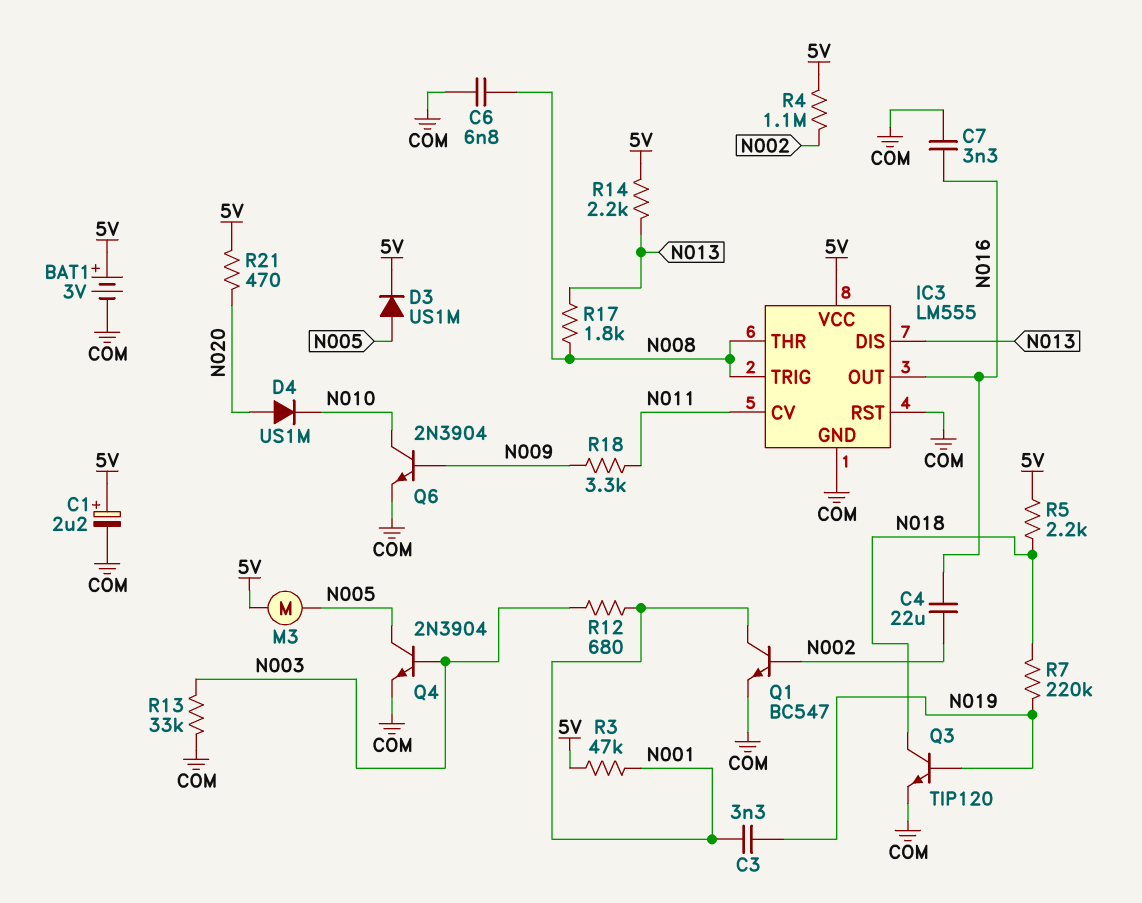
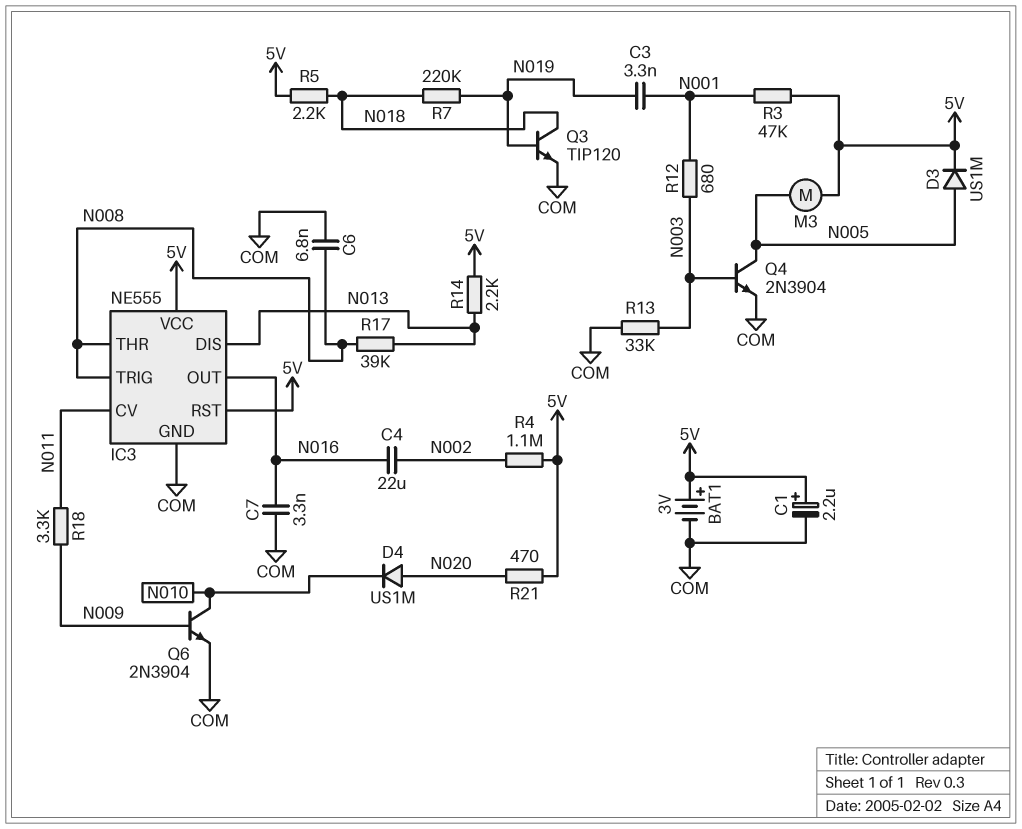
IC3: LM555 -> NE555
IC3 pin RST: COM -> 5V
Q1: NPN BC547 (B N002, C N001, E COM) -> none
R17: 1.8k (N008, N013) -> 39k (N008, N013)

++++++++++++++++++++

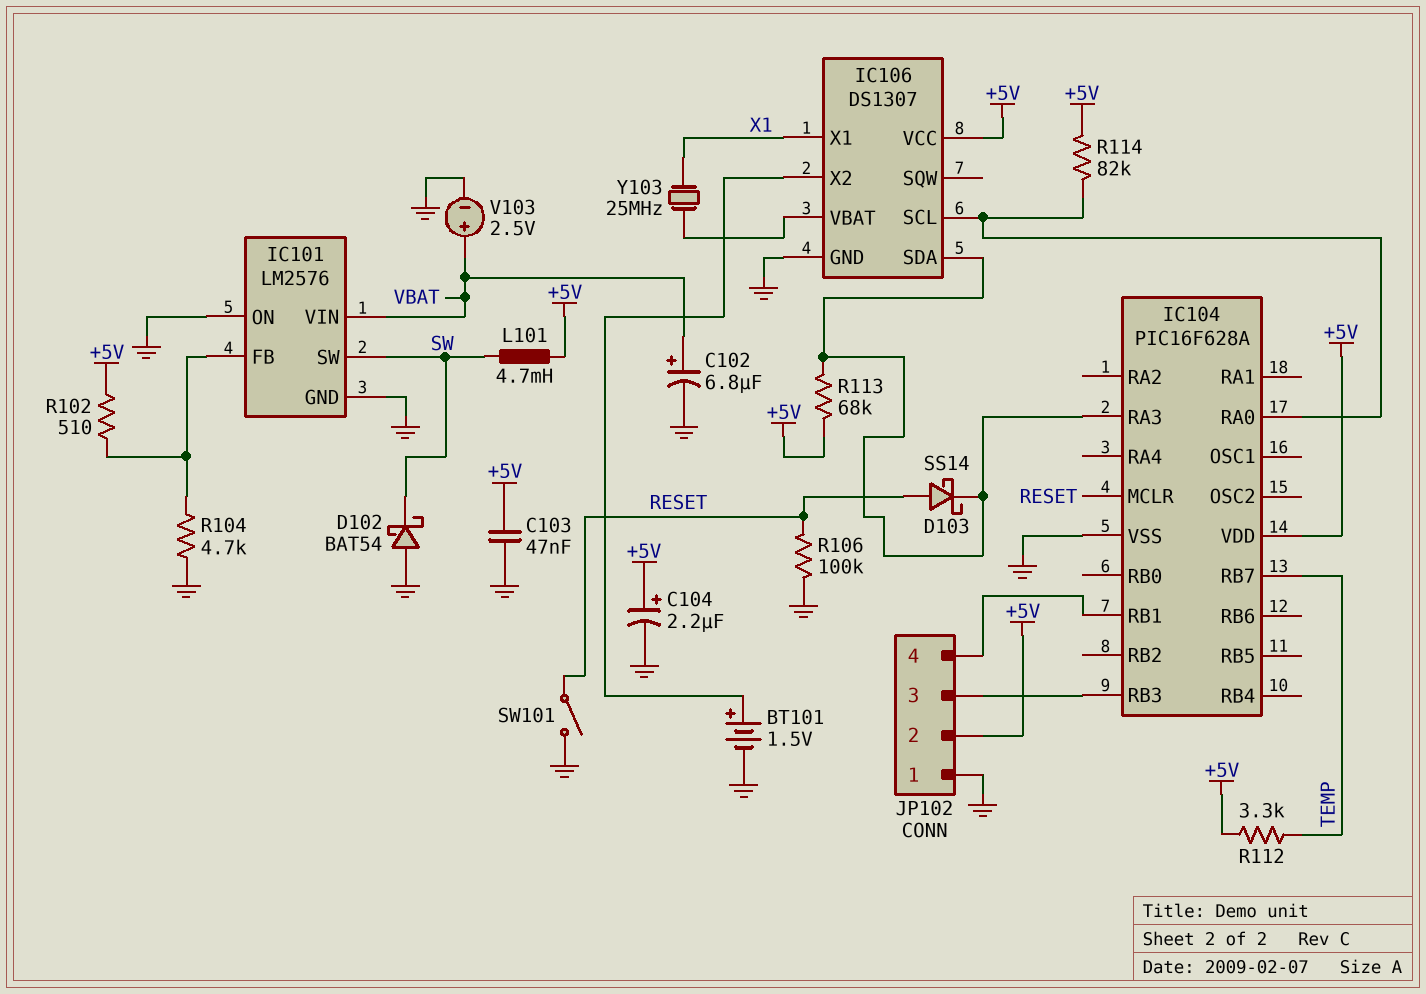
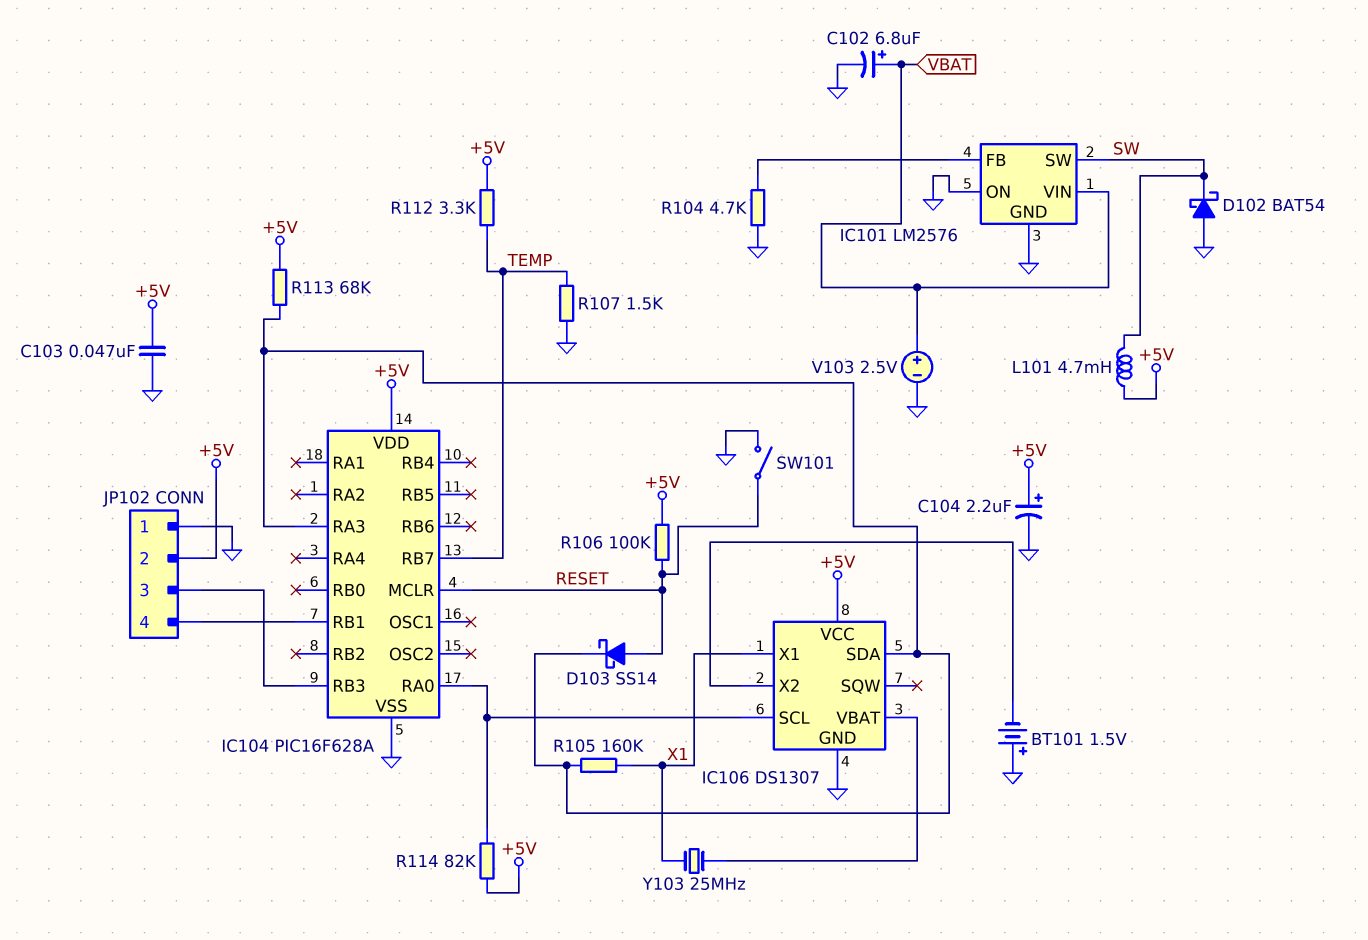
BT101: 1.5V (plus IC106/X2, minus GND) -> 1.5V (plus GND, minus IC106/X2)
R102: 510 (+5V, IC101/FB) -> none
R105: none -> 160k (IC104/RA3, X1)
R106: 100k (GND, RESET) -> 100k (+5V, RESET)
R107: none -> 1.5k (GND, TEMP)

++++++++++++++++++++

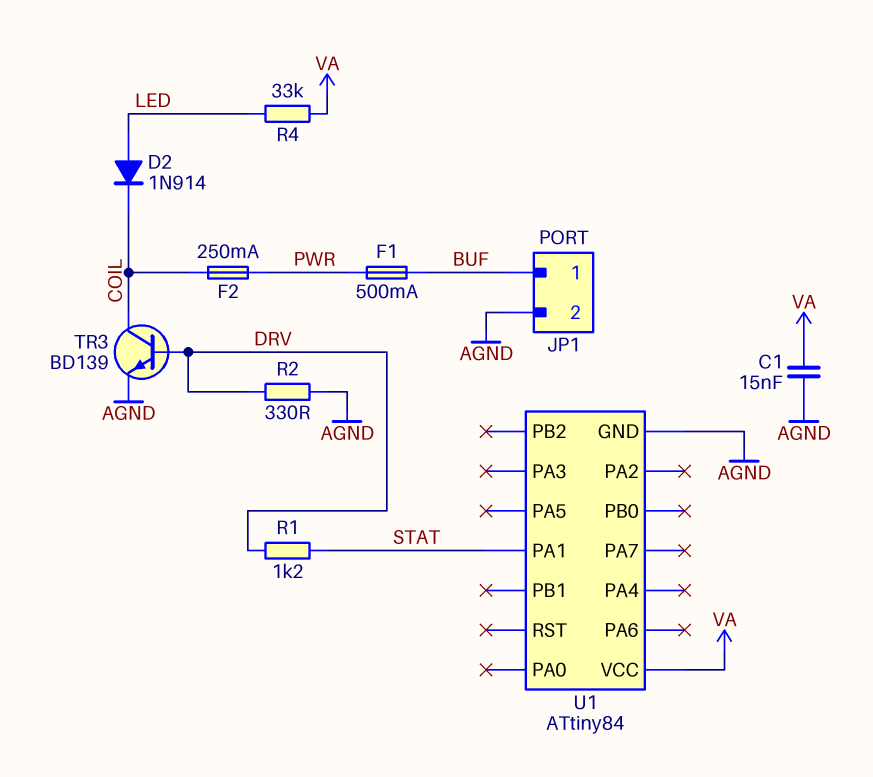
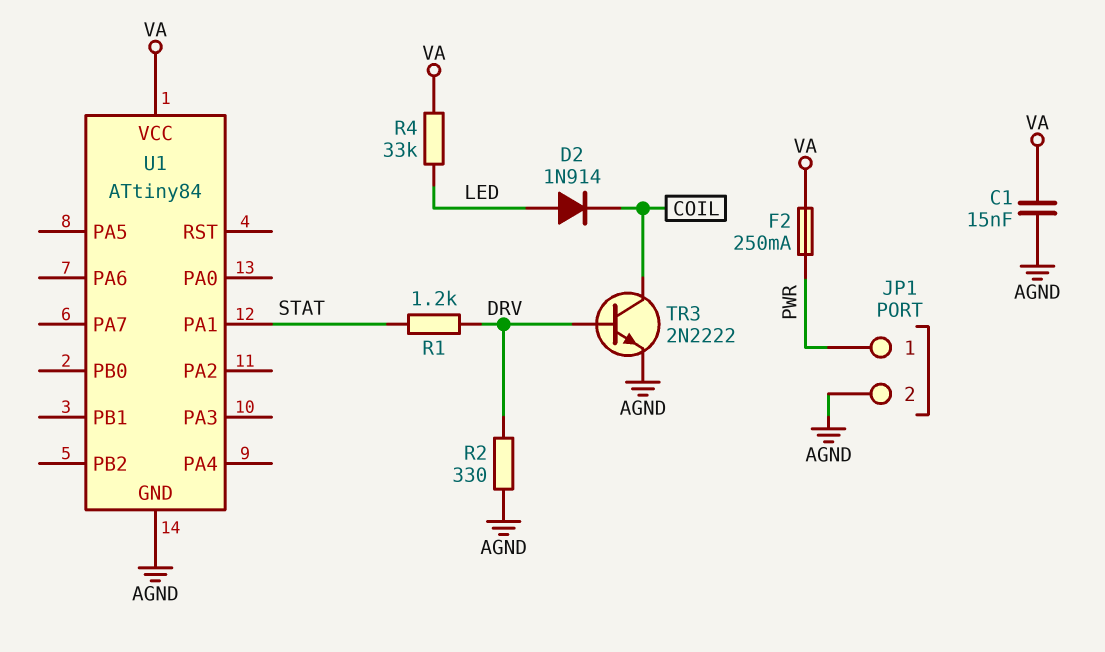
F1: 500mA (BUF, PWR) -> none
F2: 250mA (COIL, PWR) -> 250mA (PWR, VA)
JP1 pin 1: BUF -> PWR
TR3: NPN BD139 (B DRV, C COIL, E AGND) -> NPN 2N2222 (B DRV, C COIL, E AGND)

++++++++++++++++++++

Task description :: The lines above starting at the one that contains "IC3: LM555 -> NE555" and ending at the one that contains "R17: 1.8k (N008, N013) -> 39k (N008, N013)" must be transcribed exactly, and no other lines may appear.

Response below ::
IC3: LM555 -> NE555
IC3 pin RST: COM -> 5V
Q1: NPN BC547 (B N002, C N001, E COM) -> none
R17: 1.8k (N008, N013) -> 39k (N008, N013)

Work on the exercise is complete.